[Start of Attachment]
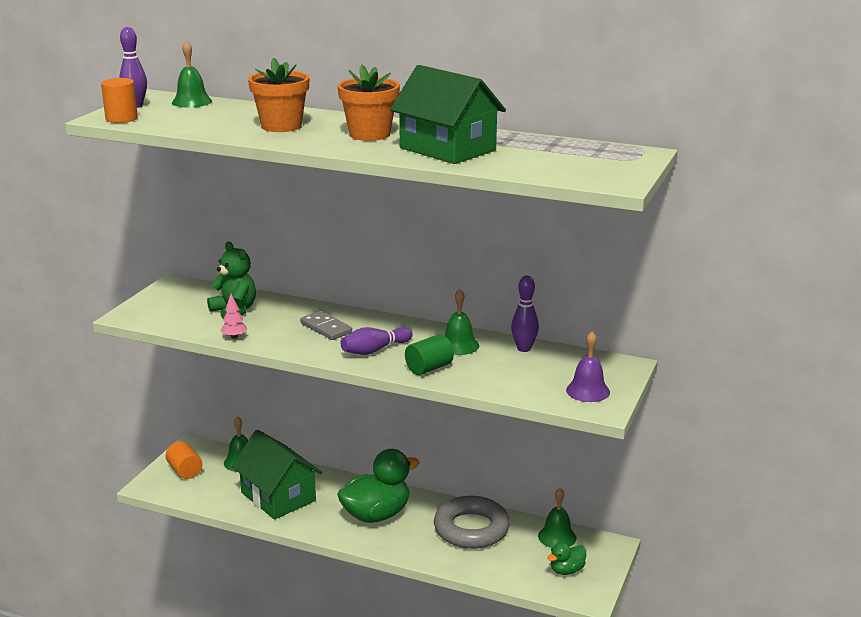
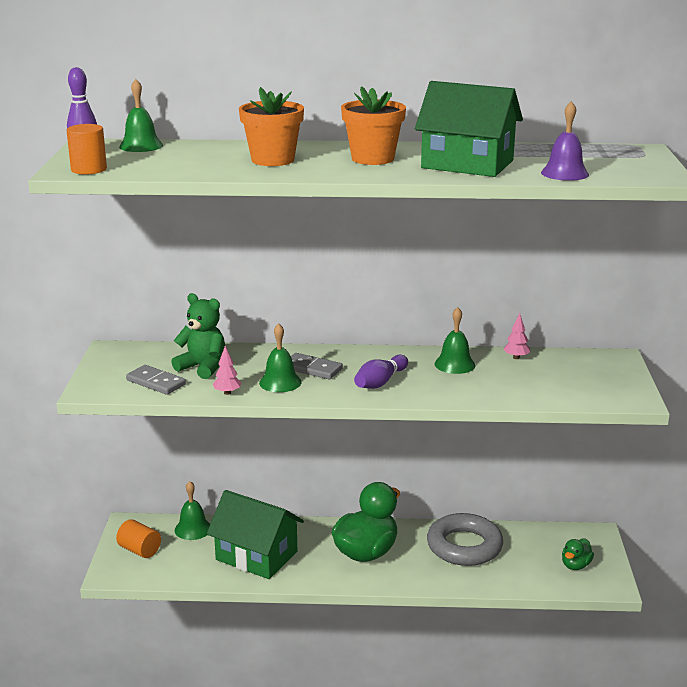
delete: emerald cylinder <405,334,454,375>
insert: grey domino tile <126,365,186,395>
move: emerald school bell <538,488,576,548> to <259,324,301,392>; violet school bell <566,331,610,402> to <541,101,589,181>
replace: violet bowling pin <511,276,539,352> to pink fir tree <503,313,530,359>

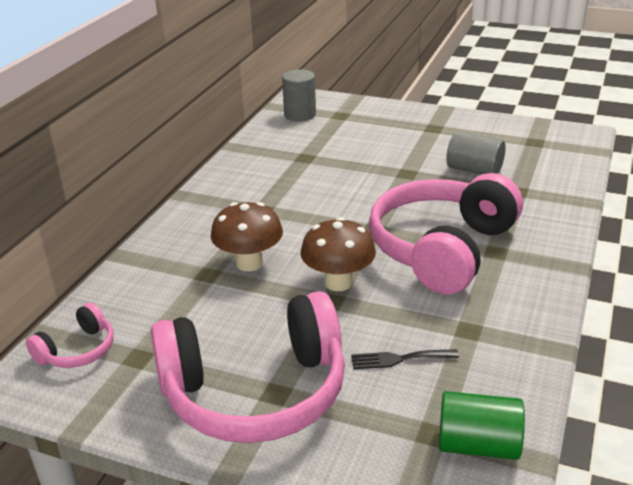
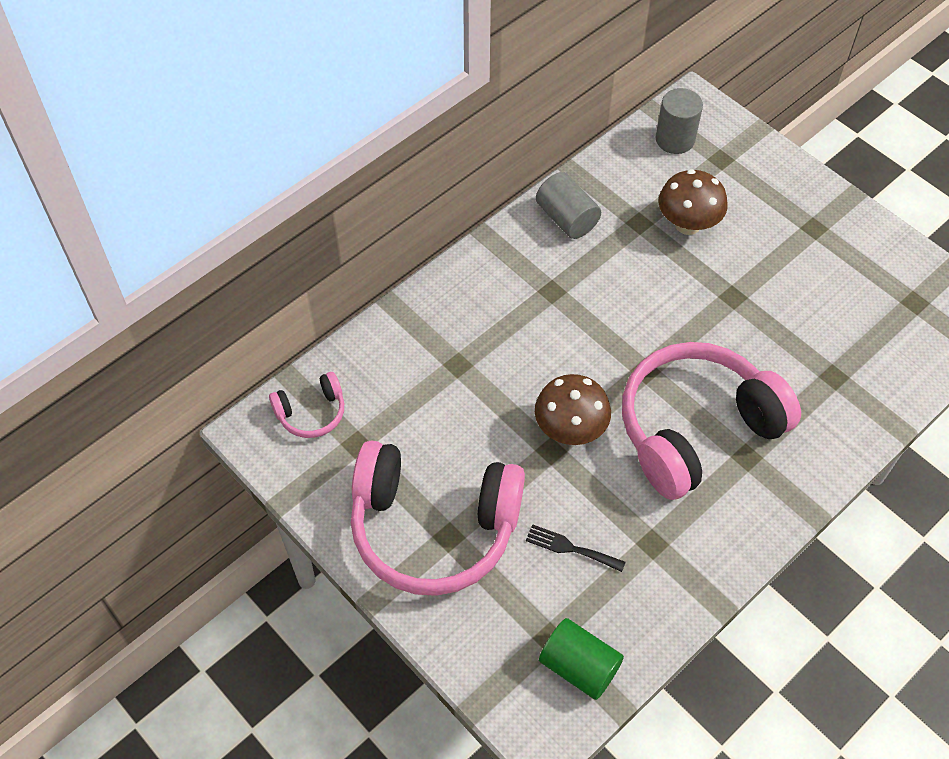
move: russet fungus <211,202,283,271> to <659,169,727,235>; grey cylinder <446,131,506,175> to <536,172,601,239>

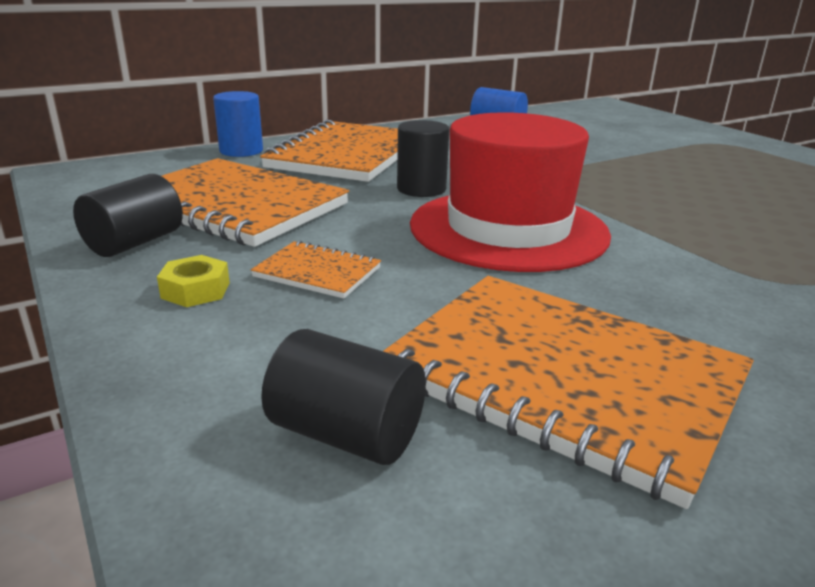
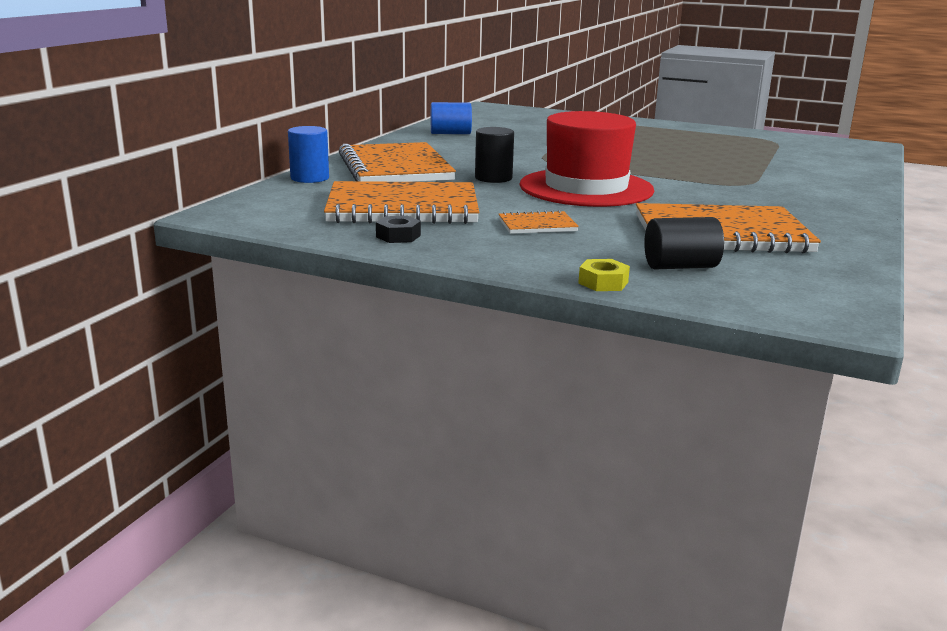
move: yellow hexagon nut <157,255,230,307> to <578,259,630,291>
replace: black cylinder <73,174,183,257> to black hexagon nut <376,216,421,243>

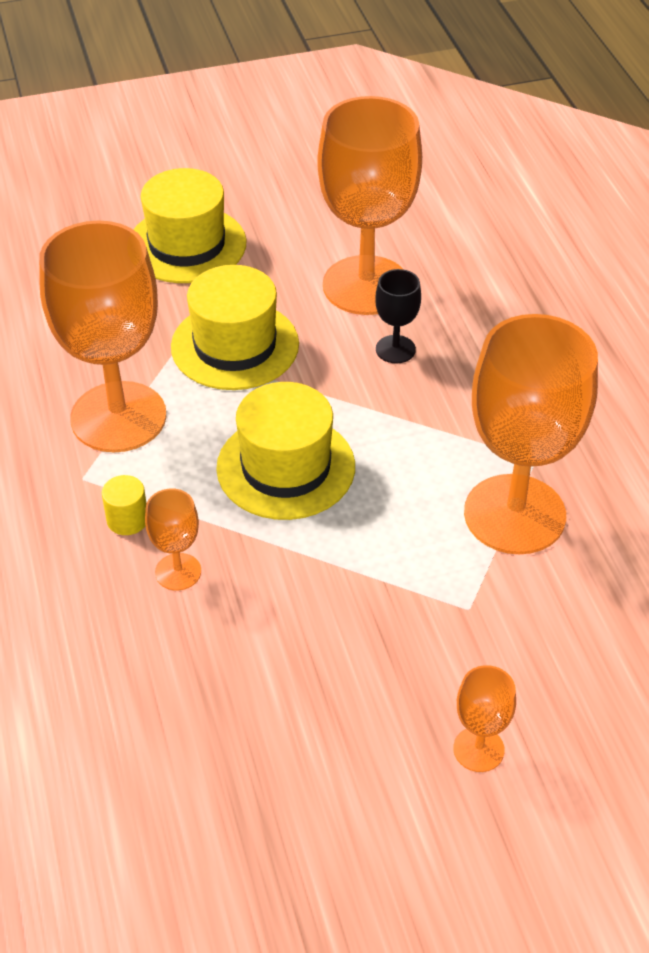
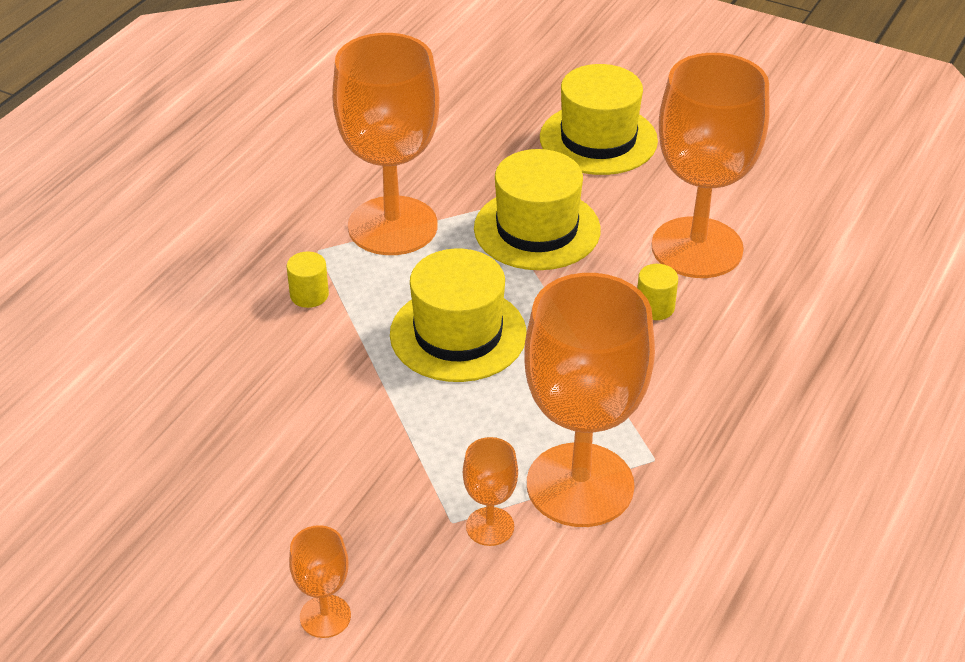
move: bright orange chalice <145,489,201,591> to <463,437,518,546>
replace: black chalice <375,269,421,363> to yellow cylinder <637,264,678,320>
[End of Attachment]
**WORK INSTRUCTIONS**
Every line of the listing that includes the word "chalice" forms the answer.

**EXPECTED OUTPUT**
move: bright orange chalice <145,489,201,591> to <463,437,518,546>
replace: black chalice <375,269,421,363> to yellow cylinder <637,264,678,320>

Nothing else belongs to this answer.